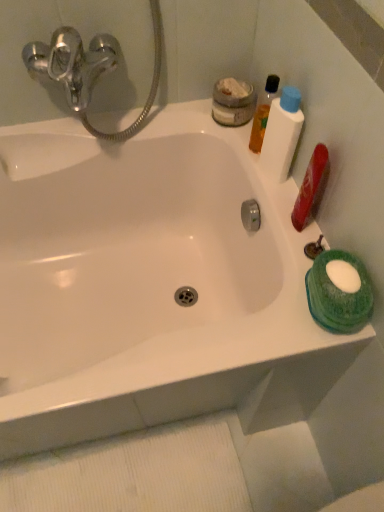
The width and height of the screenshot is (384, 512). What are the coordinates of `translucent orange liquid at upper right, the second mouthwash positioned from the top` in the screenshot? It's located at (263, 113).

Image resolution: width=384 pixels, height=512 pixels. I want to click on red matte bottle at right, which is counted as the second mouthwash, starting from the bottom, so click(x=309, y=186).

You are a GUI agent. You are given a task and a screenshot of the screen. Output one action in this format:
    pyautogui.click(x=<x>, y=<y>)
    Task: Click on the translucent orange liquid at upper right, the second mouthwash positioned from the top
    
    Given the screenshot: What is the action you would take?
    pyautogui.click(x=263, y=113)

Is white plastic bottle at upper right, the third mouthwash positioned from the bottom, not inside red matte bottle at right, which is counted as the second mouthwash, starting from the bottom?

Yes, white plastic bottle at upper right, the third mouthwash positioned from the bottom, is located beyond the bounds of red matte bottle at right, which is counted as the second mouthwash, starting from the bottom.

Is white plastic bottle at upper right, which appears as the 3th mouthwash when viewed from the top, oriented towards red matte bottle at right, placed as the fourth mouthwash when sorted from top to bottom?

■ **SHORT TASK**
Rewrite all of the material above, replacing every "mouthwash" with "toiletry" and keeping everything else the same. Leave out the pictures.

■ **FINISHED ANSWER**
The width and height of the screenshot is (384, 512). What are the coordinates of `translucent orange liquid at upper right, the second toiletry positioned from the top` in the screenshot? It's located at (263, 113).

Image resolution: width=384 pixels, height=512 pixels. I want to click on red matte bottle at right, which is counted as the second toiletry, starting from the bottom, so click(x=309, y=186).

You are a GUI agent. You are given a task and a screenshot of the screen. Output one action in this format:
    pyautogui.click(x=<x>, y=<y>)
    Task: Click on the translucent orange liquid at upper right, the second toiletry positioned from the top
    
    Given the screenshot: What is the action you would take?
    pyautogui.click(x=263, y=113)

Is white plastic bottle at upper right, the third toiletry positioned from the bottom, not inside red matte bottle at right, which is counted as the second toiletry, starting from the bottom?

Yes, white plastic bottle at upper right, the third toiletry positioned from the bottom, is located beyond the bounds of red matte bottle at right, which is counted as the second toiletry, starting from the bottom.

Is white plastic bottle at upper right, which appears as the 3th toiletry when viewed from the top, oriented towards red matte bottle at right, placed as the fourth toiletry when sorted from top to bottom?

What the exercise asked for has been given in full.